→ **THE INPUT**

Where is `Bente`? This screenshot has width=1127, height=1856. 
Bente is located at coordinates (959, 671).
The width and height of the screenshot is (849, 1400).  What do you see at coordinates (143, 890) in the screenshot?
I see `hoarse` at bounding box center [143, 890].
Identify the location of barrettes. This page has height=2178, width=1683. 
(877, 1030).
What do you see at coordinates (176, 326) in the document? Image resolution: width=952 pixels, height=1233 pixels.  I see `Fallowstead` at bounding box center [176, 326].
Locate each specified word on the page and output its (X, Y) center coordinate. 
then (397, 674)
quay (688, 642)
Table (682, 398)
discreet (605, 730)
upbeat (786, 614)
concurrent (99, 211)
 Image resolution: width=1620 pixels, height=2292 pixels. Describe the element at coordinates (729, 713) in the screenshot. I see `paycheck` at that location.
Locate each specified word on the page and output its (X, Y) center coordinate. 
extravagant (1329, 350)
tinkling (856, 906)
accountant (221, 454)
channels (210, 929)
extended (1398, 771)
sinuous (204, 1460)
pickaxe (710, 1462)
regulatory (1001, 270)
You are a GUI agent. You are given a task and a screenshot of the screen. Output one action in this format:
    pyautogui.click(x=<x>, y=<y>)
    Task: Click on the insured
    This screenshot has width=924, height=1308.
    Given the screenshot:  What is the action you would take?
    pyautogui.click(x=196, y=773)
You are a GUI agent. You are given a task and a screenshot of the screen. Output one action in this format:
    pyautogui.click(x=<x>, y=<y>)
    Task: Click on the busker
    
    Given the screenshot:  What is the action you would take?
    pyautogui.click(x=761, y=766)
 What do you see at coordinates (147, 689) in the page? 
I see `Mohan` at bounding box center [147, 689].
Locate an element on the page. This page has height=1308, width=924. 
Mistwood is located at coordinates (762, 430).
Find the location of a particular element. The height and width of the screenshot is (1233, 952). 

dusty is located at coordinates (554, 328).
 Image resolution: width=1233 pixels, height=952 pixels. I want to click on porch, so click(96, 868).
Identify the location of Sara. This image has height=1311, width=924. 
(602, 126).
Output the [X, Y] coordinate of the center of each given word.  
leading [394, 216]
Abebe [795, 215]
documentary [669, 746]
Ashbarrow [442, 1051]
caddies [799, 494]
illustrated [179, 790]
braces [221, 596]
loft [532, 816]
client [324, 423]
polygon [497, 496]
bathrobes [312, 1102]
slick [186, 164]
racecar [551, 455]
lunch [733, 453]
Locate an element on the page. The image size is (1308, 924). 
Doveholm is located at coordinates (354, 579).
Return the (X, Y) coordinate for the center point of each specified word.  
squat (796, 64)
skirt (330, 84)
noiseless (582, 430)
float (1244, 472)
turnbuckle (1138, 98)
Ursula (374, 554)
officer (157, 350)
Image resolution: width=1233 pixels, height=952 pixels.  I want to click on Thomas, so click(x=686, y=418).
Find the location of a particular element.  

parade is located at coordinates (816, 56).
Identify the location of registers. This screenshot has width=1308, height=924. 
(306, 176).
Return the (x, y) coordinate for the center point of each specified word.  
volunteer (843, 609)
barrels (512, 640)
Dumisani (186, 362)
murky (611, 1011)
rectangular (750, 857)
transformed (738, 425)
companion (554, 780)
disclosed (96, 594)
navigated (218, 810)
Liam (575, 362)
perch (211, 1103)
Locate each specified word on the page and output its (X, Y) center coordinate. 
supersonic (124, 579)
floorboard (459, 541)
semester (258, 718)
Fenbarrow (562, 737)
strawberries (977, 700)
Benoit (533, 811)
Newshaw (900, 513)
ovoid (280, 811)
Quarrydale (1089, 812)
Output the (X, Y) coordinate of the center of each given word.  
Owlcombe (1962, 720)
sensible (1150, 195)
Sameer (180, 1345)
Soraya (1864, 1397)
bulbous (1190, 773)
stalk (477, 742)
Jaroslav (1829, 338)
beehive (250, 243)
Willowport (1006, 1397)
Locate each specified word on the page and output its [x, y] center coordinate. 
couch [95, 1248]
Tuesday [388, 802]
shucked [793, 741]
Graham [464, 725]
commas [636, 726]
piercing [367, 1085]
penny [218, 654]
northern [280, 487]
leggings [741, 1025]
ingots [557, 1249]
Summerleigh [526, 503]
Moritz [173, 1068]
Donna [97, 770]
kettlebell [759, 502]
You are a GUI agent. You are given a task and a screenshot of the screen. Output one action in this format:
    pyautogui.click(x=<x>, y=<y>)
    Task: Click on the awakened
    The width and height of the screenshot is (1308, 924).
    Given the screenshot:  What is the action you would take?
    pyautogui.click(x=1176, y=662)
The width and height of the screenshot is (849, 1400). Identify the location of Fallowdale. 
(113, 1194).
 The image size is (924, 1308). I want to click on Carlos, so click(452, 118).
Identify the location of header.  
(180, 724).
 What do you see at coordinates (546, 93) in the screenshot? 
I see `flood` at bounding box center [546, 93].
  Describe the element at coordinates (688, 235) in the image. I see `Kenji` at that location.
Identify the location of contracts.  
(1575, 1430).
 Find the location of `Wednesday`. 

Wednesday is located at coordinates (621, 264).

→ **WHAT IS BEING ASKED**
Rewrite all of the entries above, putting "Find each listed word" in place of "Locate each specified word" and leaving everything else unchanged.

→ **IN RESPONSE**
Where is `Bente`? This screenshot has width=1127, height=1856. 
Bente is located at coordinates (959, 671).
The width and height of the screenshot is (849, 1400).  What do you see at coordinates (143, 890) in the screenshot?
I see `hoarse` at bounding box center [143, 890].
Identify the location of barrettes. This page has height=2178, width=1683. 
(877, 1030).
What do you see at coordinates (176, 326) in the document? Image resolution: width=952 pixels, height=1233 pixels.  I see `Fallowstead` at bounding box center [176, 326].
Find each listed word on the page and output its (X, Y) center coordinate. 
then (397, 674)
quay (688, 642)
Table (682, 398)
discreet (605, 730)
upbeat (786, 614)
concurrent (99, 211)
 Image resolution: width=1620 pixels, height=2292 pixels. Describe the element at coordinates (729, 713) in the screenshot. I see `paycheck` at that location.
Find each listed word on the page and output its (X, Y) center coordinate. 
extravagant (1329, 350)
tinkling (856, 906)
accountant (221, 454)
channels (210, 929)
extended (1398, 771)
sinuous (204, 1460)
pickaxe (710, 1462)
regulatory (1001, 270)
You are a GUI agent. You are given a task and a screenshot of the screen. Output one action in this format:
    pyautogui.click(x=<x>, y=<y>)
    Task: Click on the insured
    This screenshot has width=924, height=1308.
    Given the screenshot:  What is the action you would take?
    pyautogui.click(x=196, y=773)
You are a GUI agent. You are given a task and a screenshot of the screen. Output one action in this format:
    pyautogui.click(x=<x>, y=<y>)
    Task: Click on the busker
    
    Given the screenshot:  What is the action you would take?
    pyautogui.click(x=761, y=766)
 What do you see at coordinates (147, 689) in the page? 
I see `Mohan` at bounding box center [147, 689].
Locate an element on the page. This page has height=1308, width=924. 
Mistwood is located at coordinates (762, 430).
Find the location of a particular element. The height and width of the screenshot is (1233, 952). 

dusty is located at coordinates (554, 328).
 Image resolution: width=1233 pixels, height=952 pixels. I want to click on porch, so click(96, 868).
Identify the location of Sara. This image has height=1311, width=924. 
(602, 126).
Output the [X, Y] coordinate of the center of each given word.  
leading [394, 216]
Abebe [795, 215]
documentary [669, 746]
Ashbarrow [442, 1051]
caddies [799, 494]
illustrated [179, 790]
braces [221, 596]
loft [532, 816]
client [324, 423]
polygon [497, 496]
bathrobes [312, 1102]
slick [186, 164]
racecar [551, 455]
lunch [733, 453]
Locate an element on the page. The image size is (1308, 924). 
Doveholm is located at coordinates (354, 579).
Return the (X, Y) coordinate for the center point of each specified word.  
squat (796, 64)
skirt (330, 84)
noiseless (582, 430)
float (1244, 472)
turnbuckle (1138, 98)
Ursula (374, 554)
officer (157, 350)
Image resolution: width=1233 pixels, height=952 pixels.  I want to click on Thomas, so click(x=686, y=418).
Find the location of a particular element.  

parade is located at coordinates (816, 56).
Identify the location of registers. This screenshot has width=1308, height=924. 
(306, 176).
Return the (x, y) coordinate for the center point of each specified word.  
volunteer (843, 609)
barrels (512, 640)
Dumisani (186, 362)
murky (611, 1011)
rectangular (750, 857)
transformed (738, 425)
companion (554, 780)
disclosed (96, 594)
navigated (218, 810)
Liam (575, 362)
perch (211, 1103)
Find each listed word on the page and output its (X, Y) center coordinate. 
supersonic (124, 579)
floorboard (459, 541)
semester (258, 718)
Fenbarrow (562, 737)
strawberries (977, 700)
Benoit (533, 811)
Newshaw (900, 513)
ovoid (280, 811)
Quarrydale (1089, 812)
Output the (X, Y) coordinate of the center of each given word.  
Owlcombe (1962, 720)
sensible (1150, 195)
Sameer (180, 1345)
Soraya (1864, 1397)
bulbous (1190, 773)
stalk (477, 742)
Jaroslav (1829, 338)
beehive (250, 243)
Willowport (1006, 1397)
Find each listed word on the page and output its [x, y] center coordinate. 
couch [95, 1248]
Tuesday [388, 802]
shucked [793, 741]
Graham [464, 725]
commas [636, 726]
piercing [367, 1085]
penny [218, 654]
northern [280, 487]
leggings [741, 1025]
ingots [557, 1249]
Summerleigh [526, 503]
Moritz [173, 1068]
Donna [97, 770]
kettlebell [759, 502]
You are a GUI agent. You are given a task and a screenshot of the screen. Output one action in this format:
    pyautogui.click(x=<x>, y=<y>)
    Task: Click on the awakened
    The width and height of the screenshot is (1308, 924).
    Given the screenshot:  What is the action you would take?
    pyautogui.click(x=1176, y=662)
The width and height of the screenshot is (849, 1400). Identify the location of Fallowdale. 
(113, 1194).
 The image size is (924, 1308). I want to click on Carlos, so click(452, 118).
Identify the location of header.  
(180, 724).
 What do you see at coordinates (546, 93) in the screenshot? 
I see `flood` at bounding box center [546, 93].
  Describe the element at coordinates (688, 235) in the image. I see `Kenji` at that location.
Identify the location of contracts.  
(1575, 1430).
 Find the location of `Wednesday`. 

Wednesday is located at coordinates (621, 264).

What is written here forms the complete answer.